= EXERCISE TASK =
Could you reproduce the data below word for word, line by line?

= DATA FOR THE TASK =
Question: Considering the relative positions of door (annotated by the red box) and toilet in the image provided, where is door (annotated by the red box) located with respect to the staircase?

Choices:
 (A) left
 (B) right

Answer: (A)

= TASK OUTPUT =
Question: Considering the relative positions of door (annotated by the red box) and toilet in the image provided, where is door (annotated by the red box) located with respect to the staircase?

Choices:
 (A) left
 (B) right

Answer: (A)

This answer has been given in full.